Please output every entry below exactly as written, leaving out any pictures.

[Source records]
□ □ □ □ □ □ □

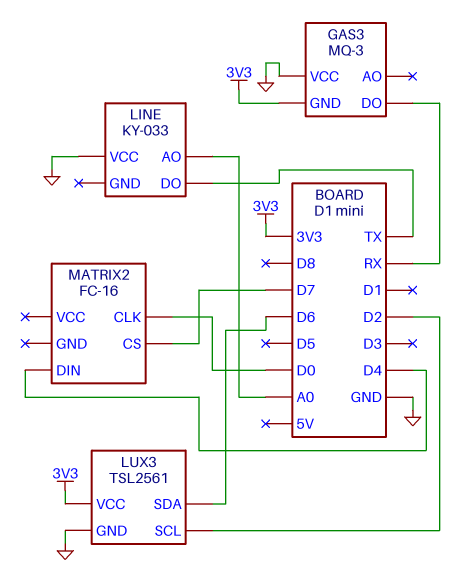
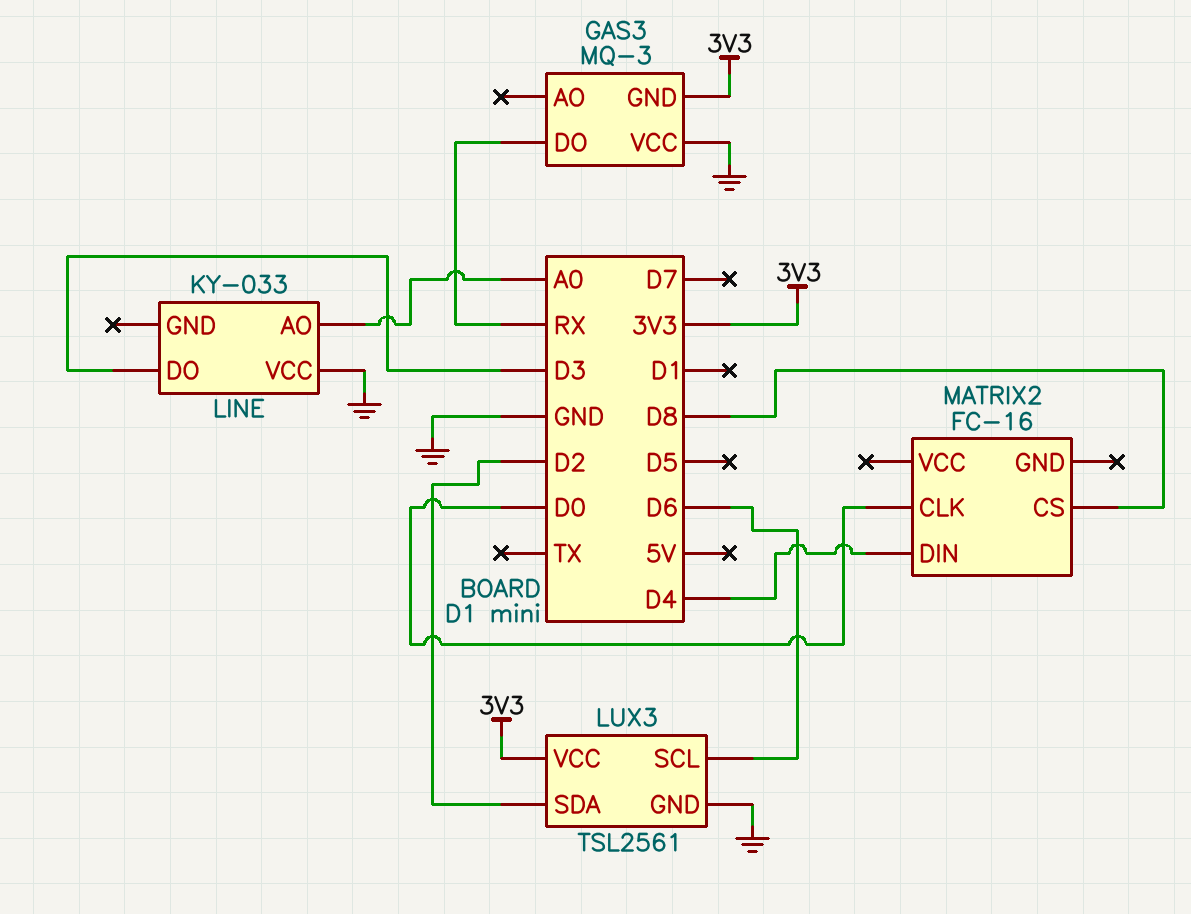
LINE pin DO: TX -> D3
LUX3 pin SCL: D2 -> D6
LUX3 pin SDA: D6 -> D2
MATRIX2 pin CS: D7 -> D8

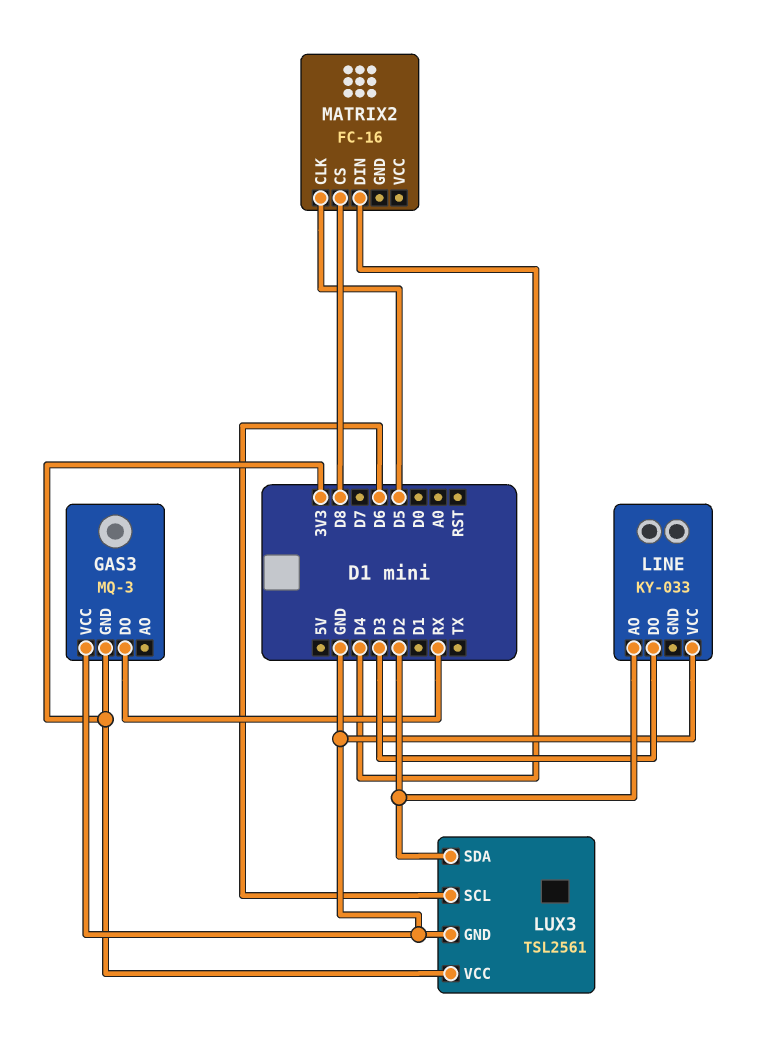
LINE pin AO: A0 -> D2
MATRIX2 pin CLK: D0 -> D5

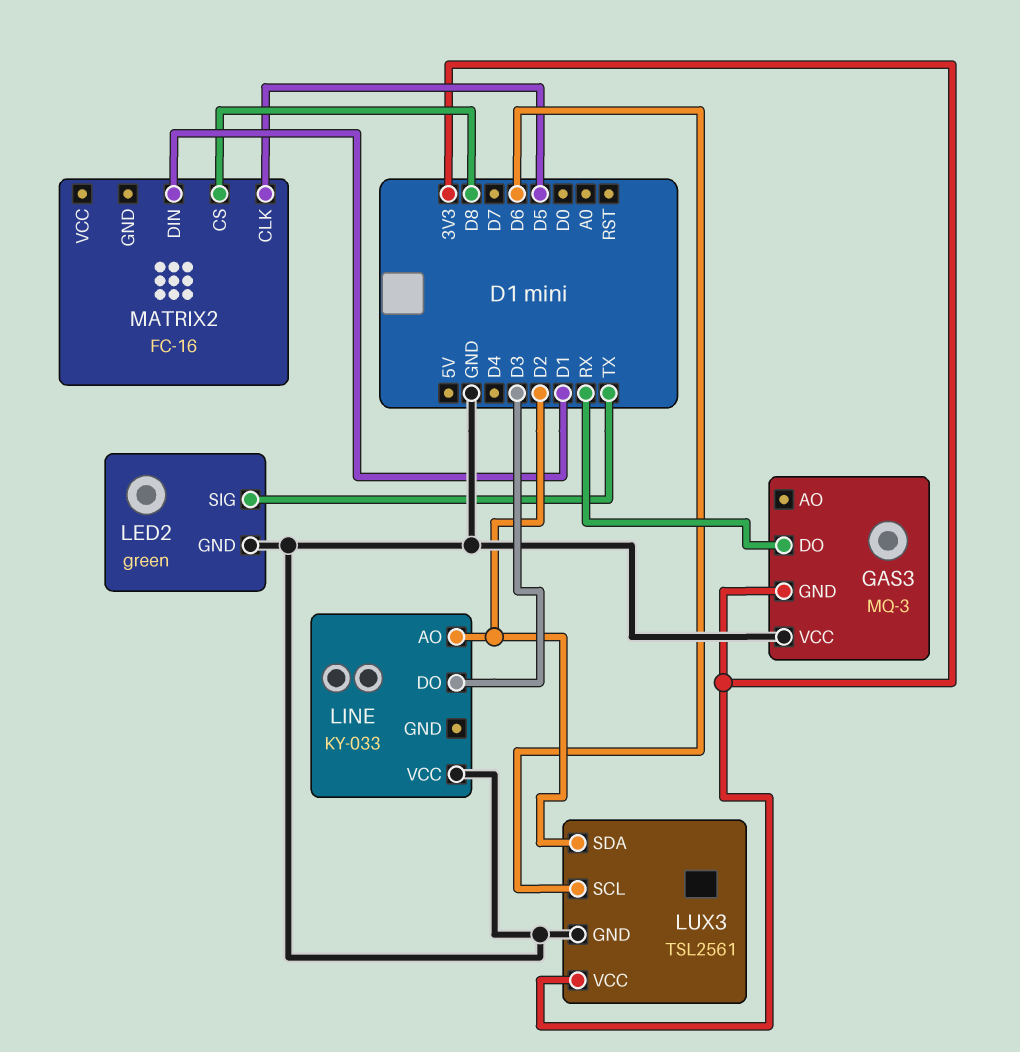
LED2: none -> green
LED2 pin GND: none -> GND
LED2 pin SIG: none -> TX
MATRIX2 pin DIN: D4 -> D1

□ □ □ □ □ □ □

Written answer →
LINE pin DO: TX -> D3
LUX3 pin SCL: D2 -> D6
LUX3 pin SDA: D6 -> D2
MATRIX2 pin CS: D7 -> D8

LINE pin AO: A0 -> D2
MATRIX2 pin CLK: D0 -> D5

LED2: none -> green
LED2 pin GND: none -> GND
LED2 pin SIG: none -> TX
MATRIX2 pin DIN: D4 -> D1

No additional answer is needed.